## Your objective
Task for the records below: repeat the line containing "shifted | théière/blanc" and every line after it, exactly and with nothing else, but leave out the pictures.

Items listed in a dataset
>>>>

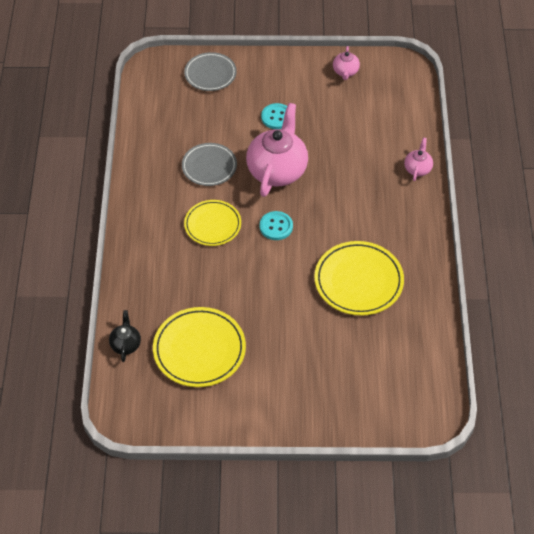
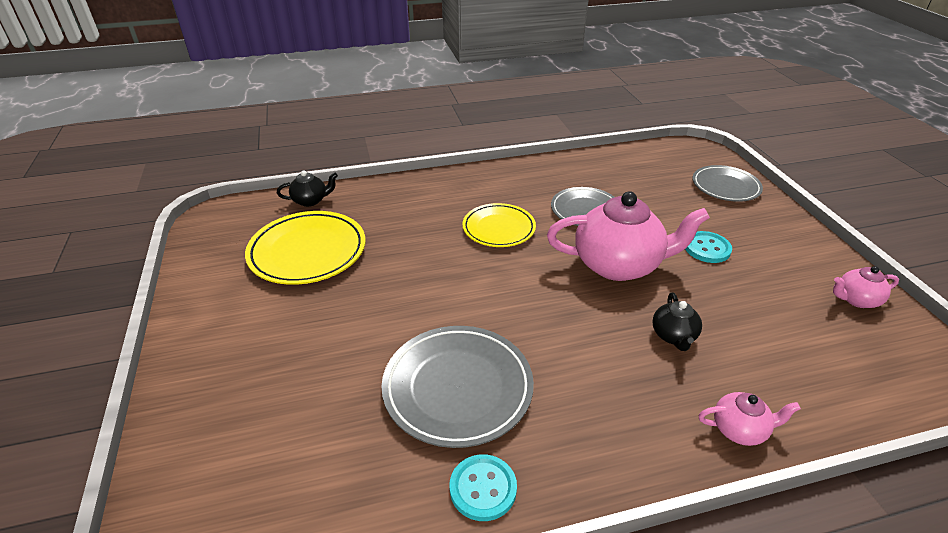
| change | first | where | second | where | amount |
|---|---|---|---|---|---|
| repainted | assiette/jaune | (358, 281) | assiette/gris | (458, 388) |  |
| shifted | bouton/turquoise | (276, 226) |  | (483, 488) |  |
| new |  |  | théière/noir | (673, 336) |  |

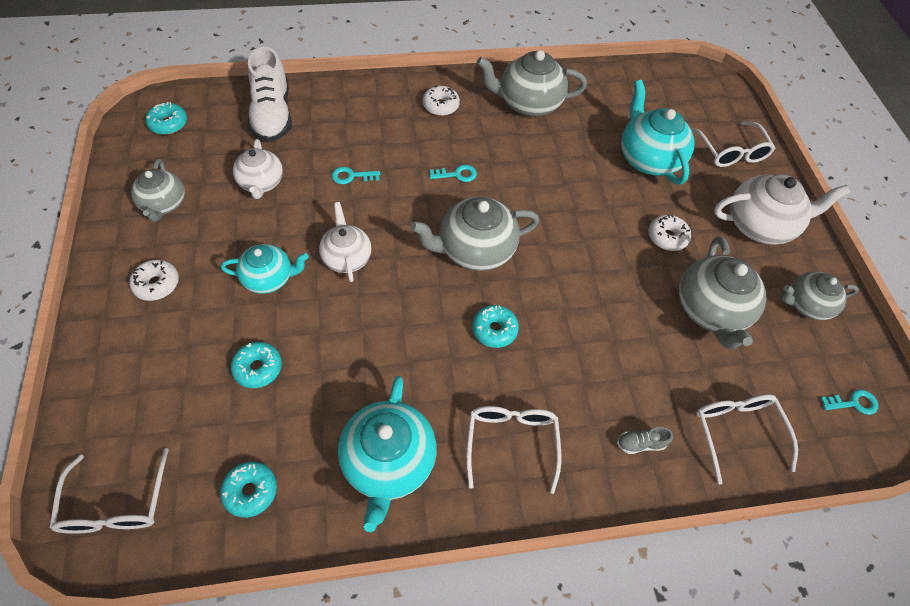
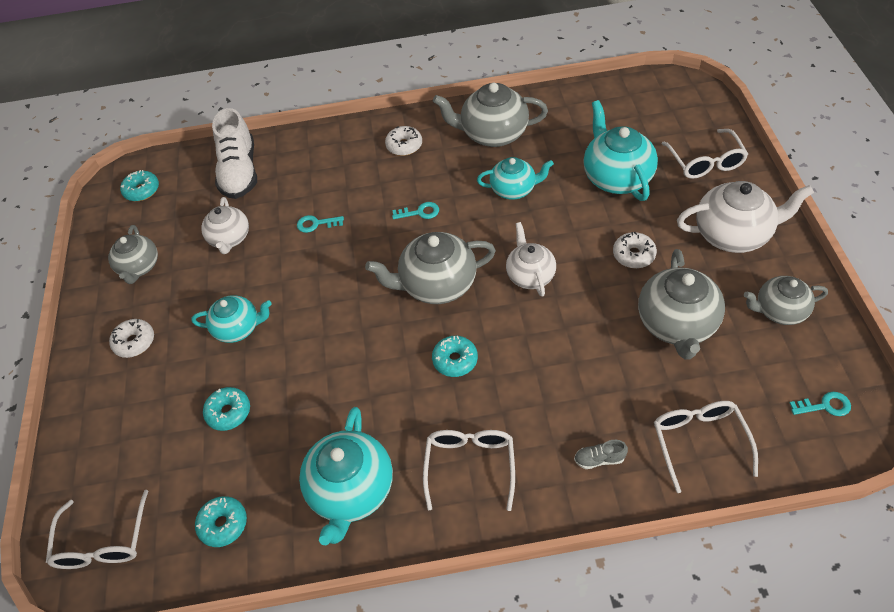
| change | first | where | second | where | amount |
|---|---|---|---|---|---|
| new |  |  | théière/turquoise | (514, 189) |  |
| shifted | théière/blanc | (346, 257) |  | (530, 275) |  |

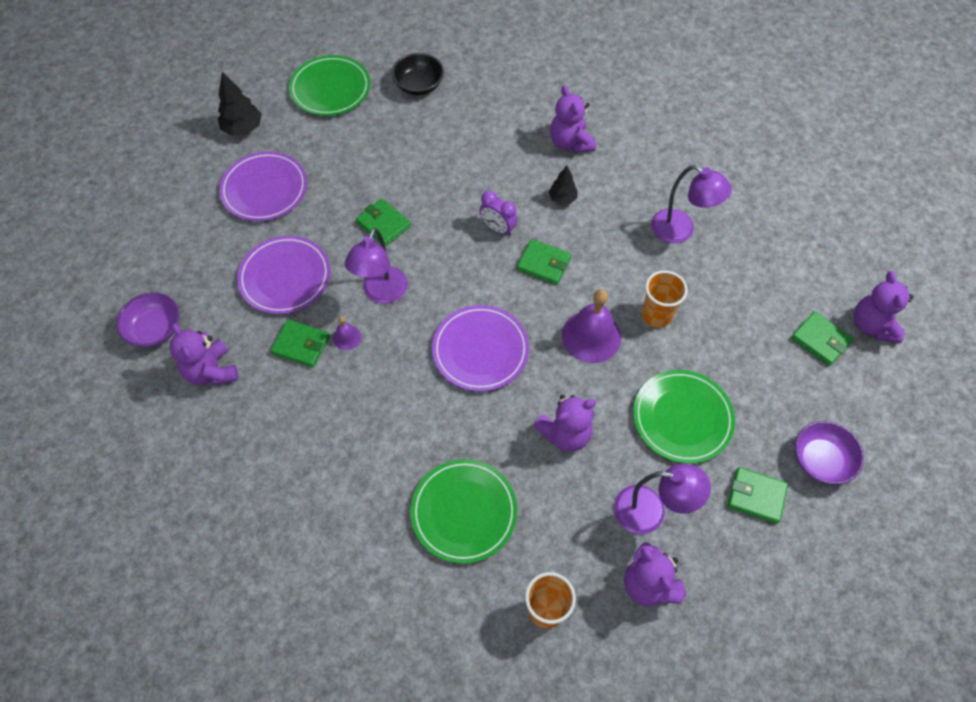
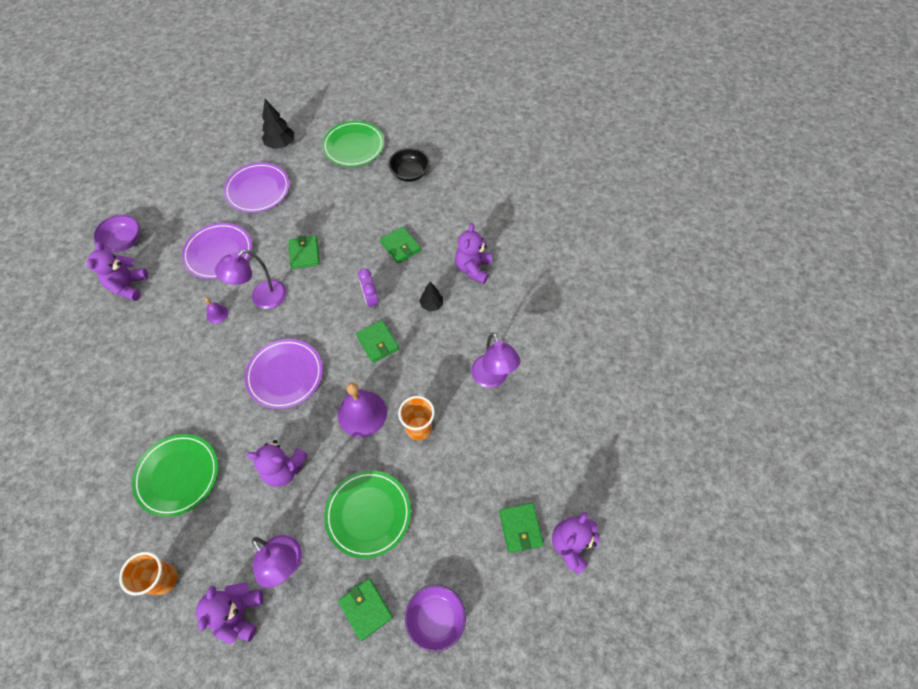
| change | first | where | second | where | amount |
|---|---|---|---|---|---|
| shifted | portefeuille/vert | (301, 345) |  | (400, 246) |  |

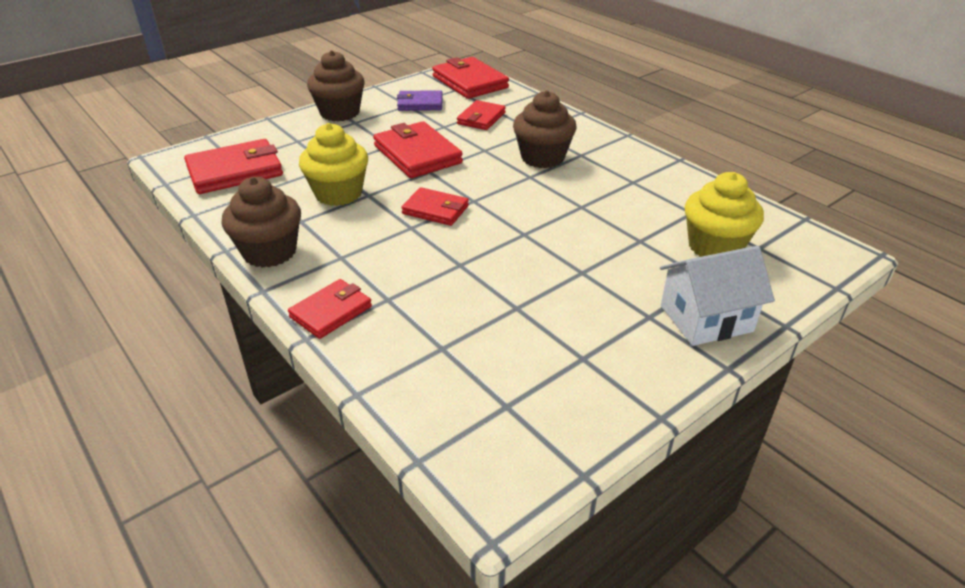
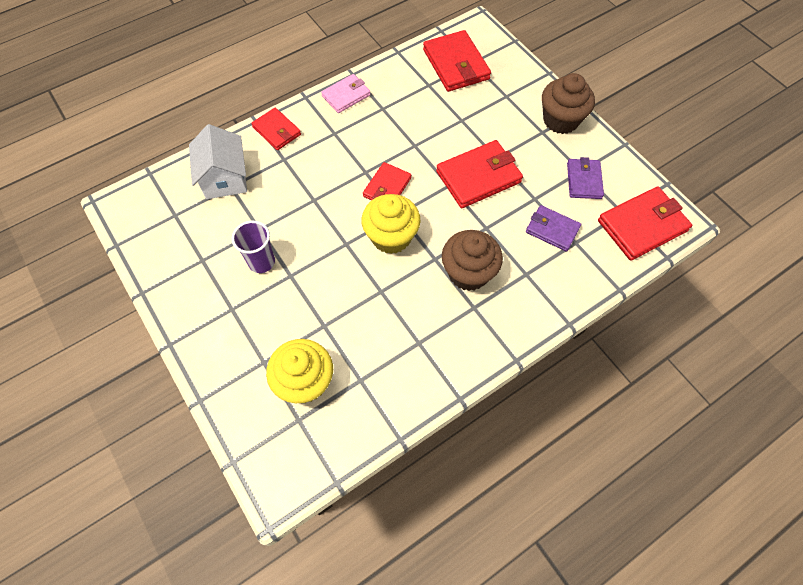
| change | first | where | second | where | amount |
|---|---|---|---|---|---|
| shifted | maison/blanc | (706, 318) |  | (225, 178) |  |
| new |  |  | gobelet/violet | (261, 262) |  |
| swapped | muffin/marron | (269, 252) | portefeuille/rose | (346, 95) |  |
| shifted | muffin/jaune | (338, 193) |  | (391, 237) |  |
| repainted | portefeuille/rouge | (481, 118) | portefeuille/violet | (552, 230) |  |

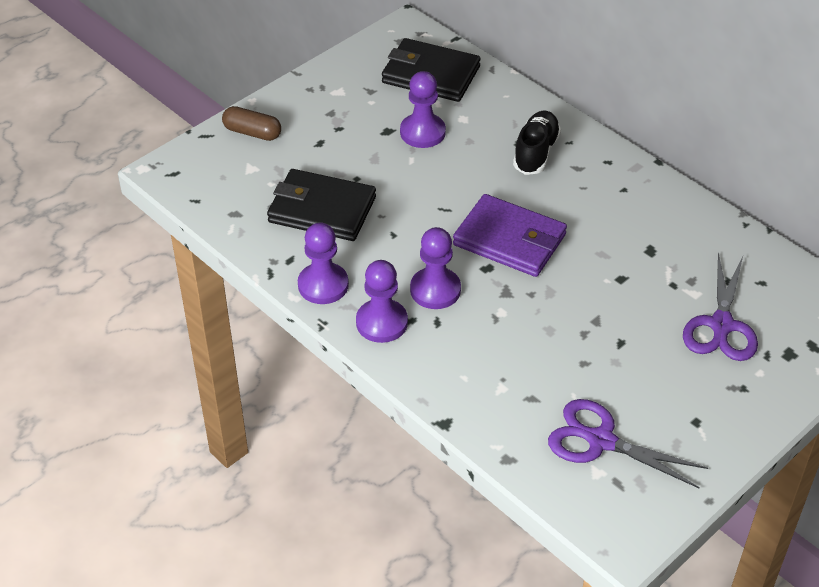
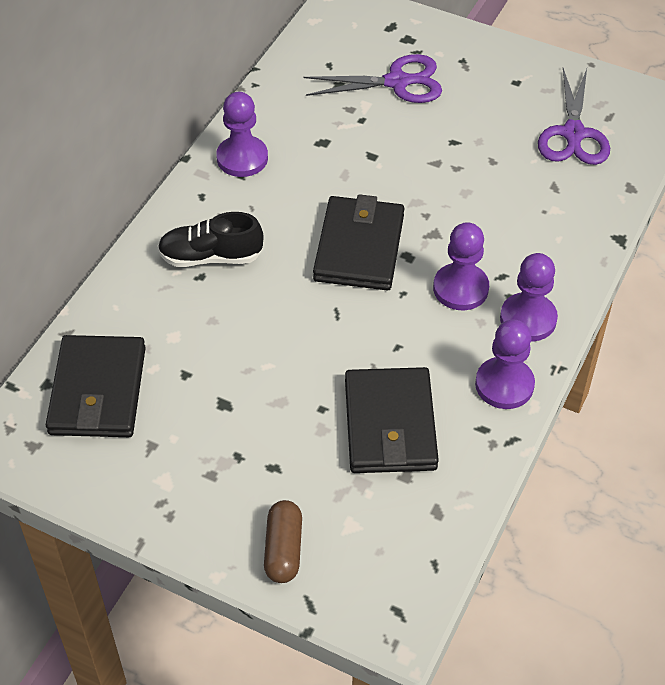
| change | first | where | second | where | amount |
|---|---|---|---|---|---|
| shifted | pion/violet | (422, 132) |  | (242, 158) |  |
| repainted | portefeuille/violet | (510, 240) | portefeuille/noir | (359, 247) |  |

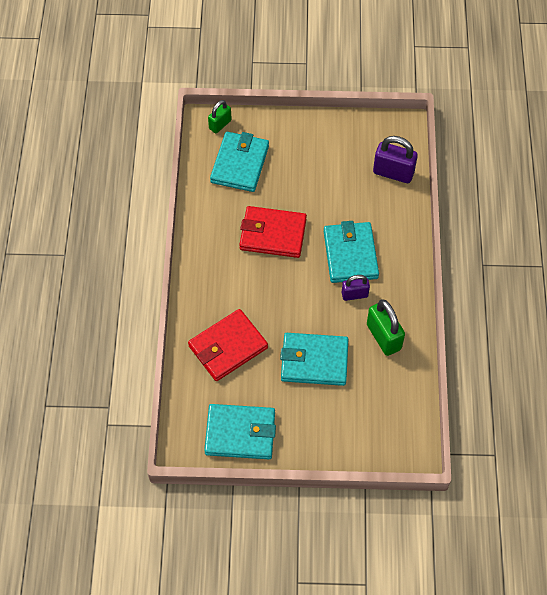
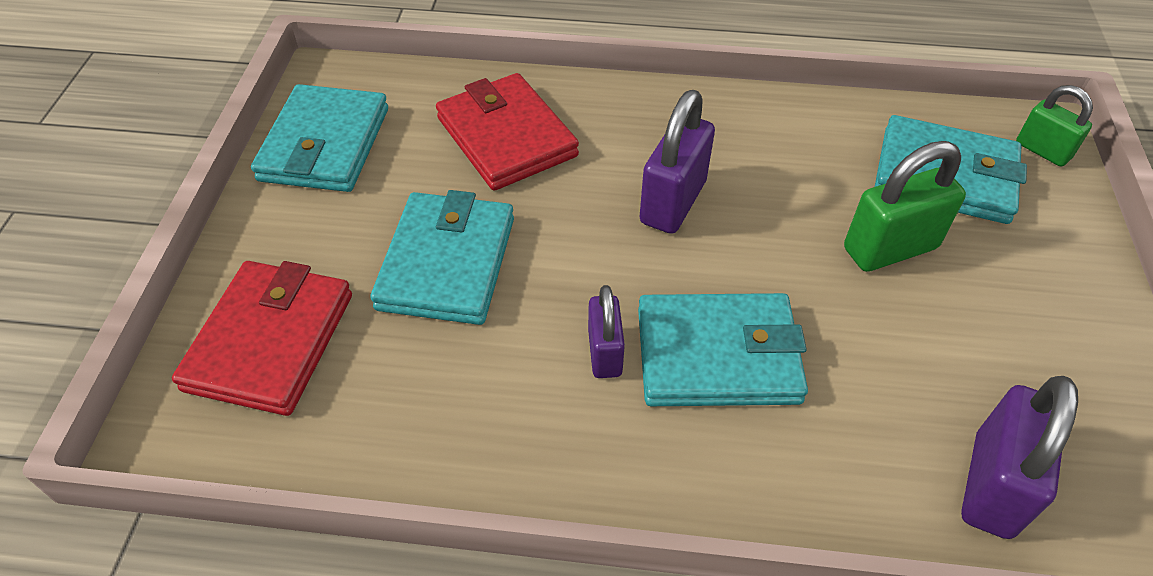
| change | first | where | second | where | amount |
|---|---|---|---|---|---|
| shifted | portefeuille/rouge | (273, 234) |  | (270, 341) |  |
| new |  |  | cadenas/violet | (673, 202) |  |
| shifted | cadenas/vert | (383, 337) |  | (890, 248) |  |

<<<<

## Reply to the task
| shifted | théière/blanc | (346, 257) |  | (530, 275) |  |

| change | first | where | second | where | amount |
|---|---|---|---|---|---|
| shifted | portefeuille/vert | (301, 345) |  | (400, 246) |  |

| change | first | where | second | where | amount |
|---|---|---|---|---|---|
| shifted | maison/blanc | (706, 318) |  | (225, 178) |  |
| new |  |  | gobelet/violet | (261, 262) |  |
| swapped | muffin/marron | (269, 252) | portefeuille/rose | (346, 95) |  |
| shifted | muffin/jaune | (338, 193) |  | (391, 237) |  |
| repainted | portefeuille/rouge | (481, 118) | portefeuille/violet | (552, 230) |  |

| change | first | where | second | where | amount |
|---|---|---|---|---|---|
| shifted | pion/violet | (422, 132) |  | (242, 158) |  |
| repainted | portefeuille/violet | (510, 240) | portefeuille/noir | (359, 247) |  |

| change | first | where | second | where | amount |
|---|---|---|---|---|---|
| shifted | portefeuille/rouge | (273, 234) |  | (270, 341) |  |
| new |  |  | cadenas/violet | (673, 202) |  |
| shifted | cadenas/vert | (383, 337) |  | (890, 248) |  |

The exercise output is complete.